Source data:
—————

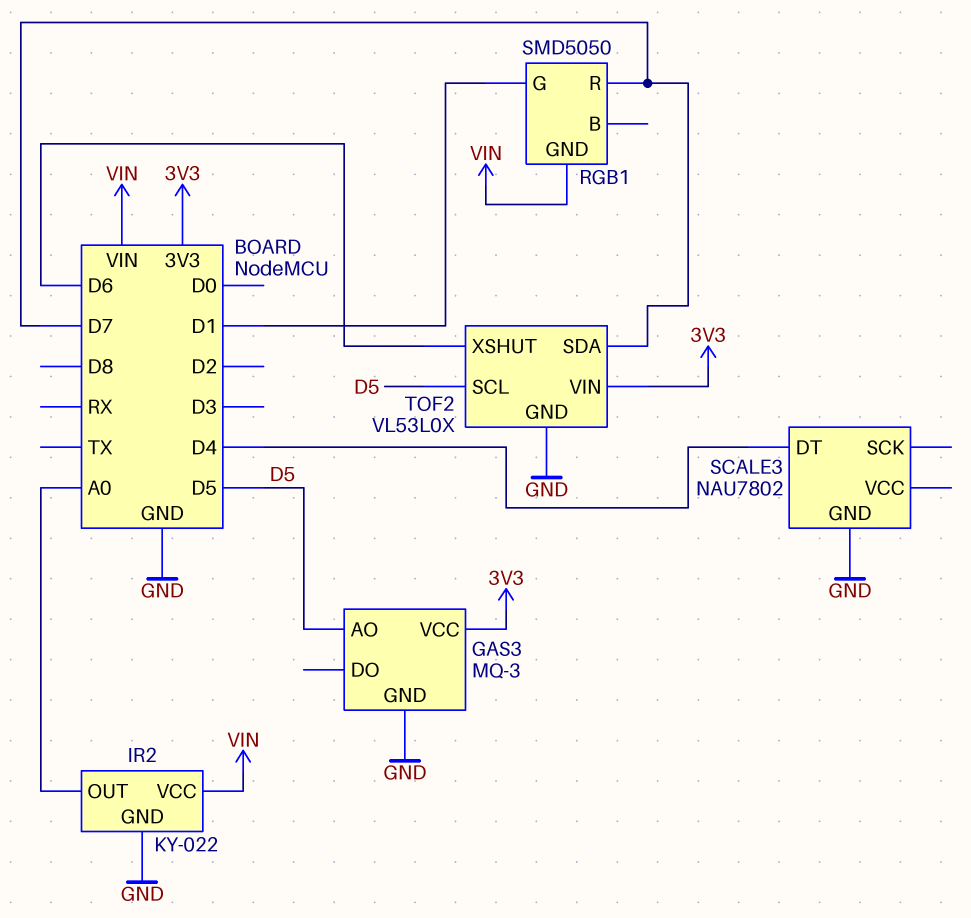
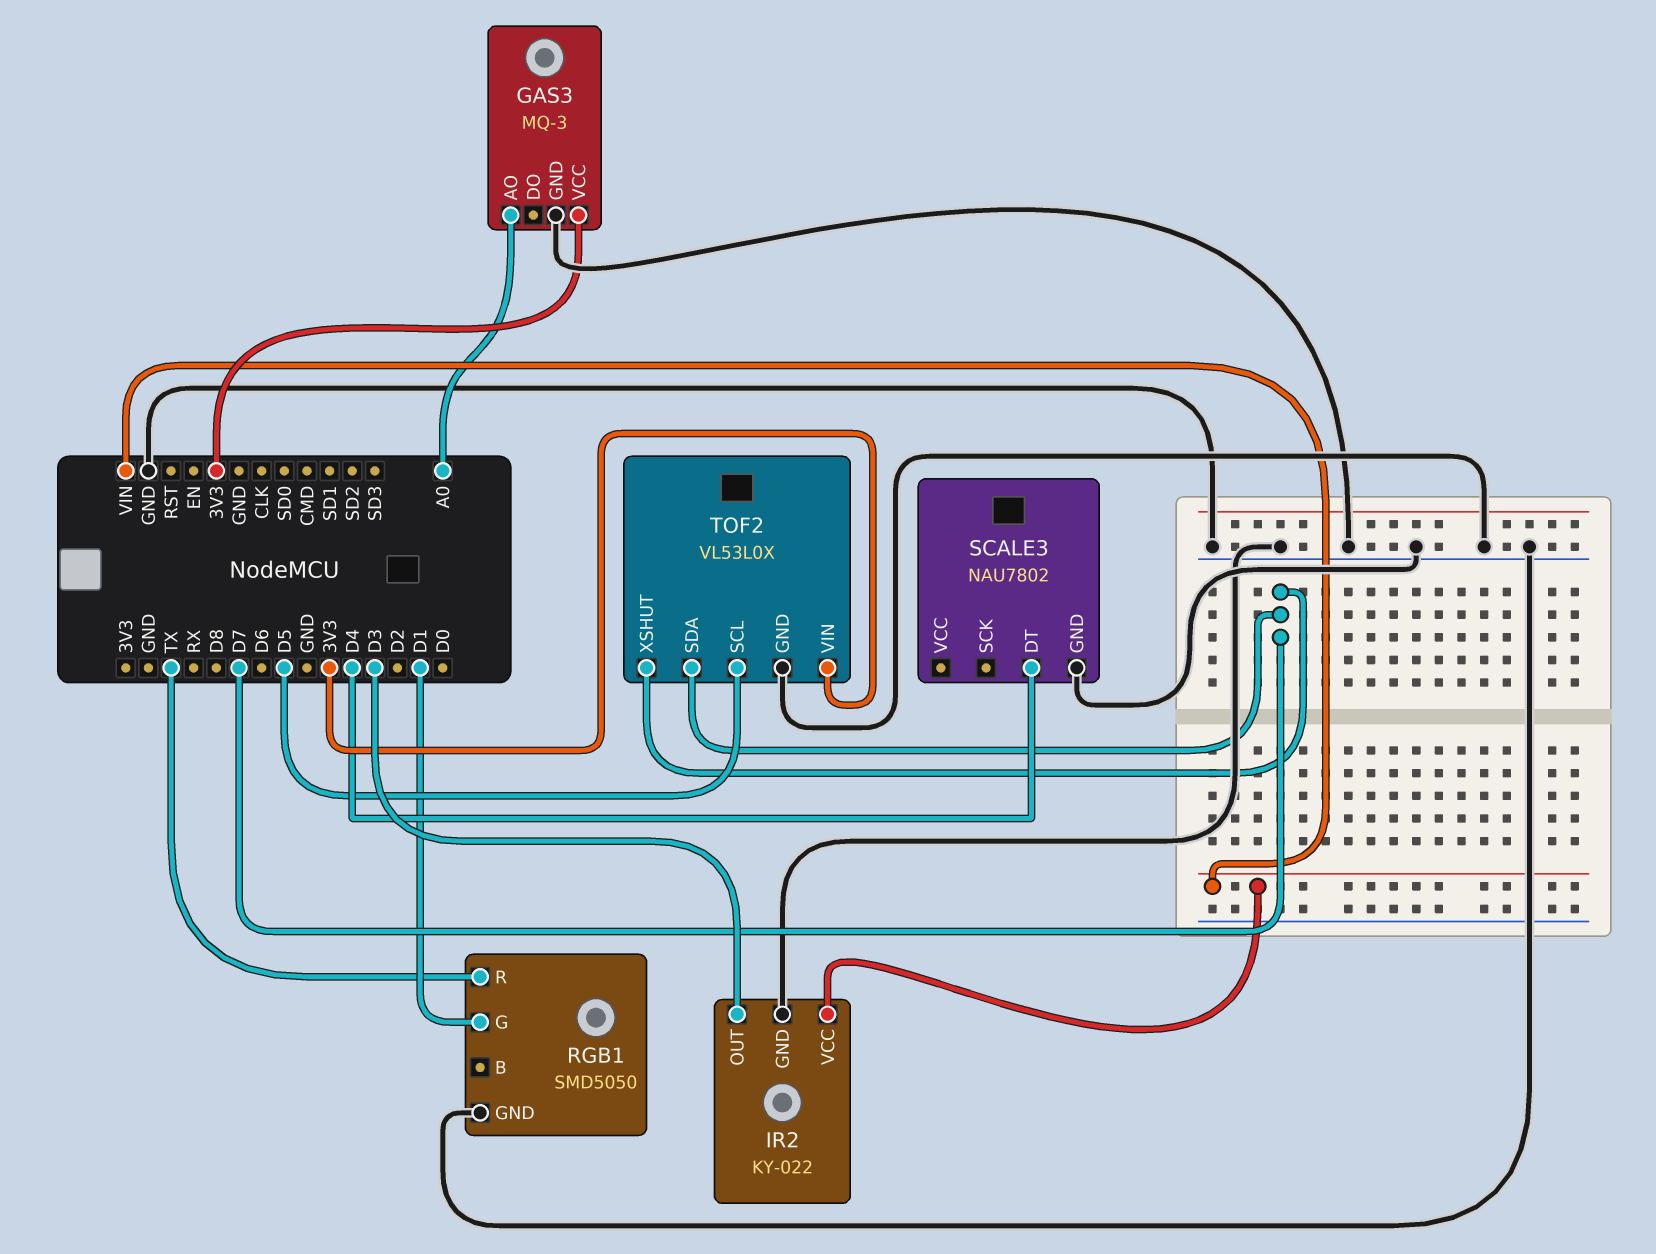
GAS3 pin AO: D5 -> A0
IR2 pin OUT: A0 -> D3
RGB1 pin GND: VIN -> GND
RGB1 pin R: D7 -> TX
TOF2 pin XSHUT: D6 -> D7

—————

Work required:
Would you return exactly the lines from the one containing "IR2 pin OUT: A0 -> D3" through the end of the listing, both included, and only them?

Response box:
IR2 pin OUT: A0 -> D3
RGB1 pin GND: VIN -> GND
RGB1 pin R: D7 -> TX
TOF2 pin XSHUT: D6 -> D7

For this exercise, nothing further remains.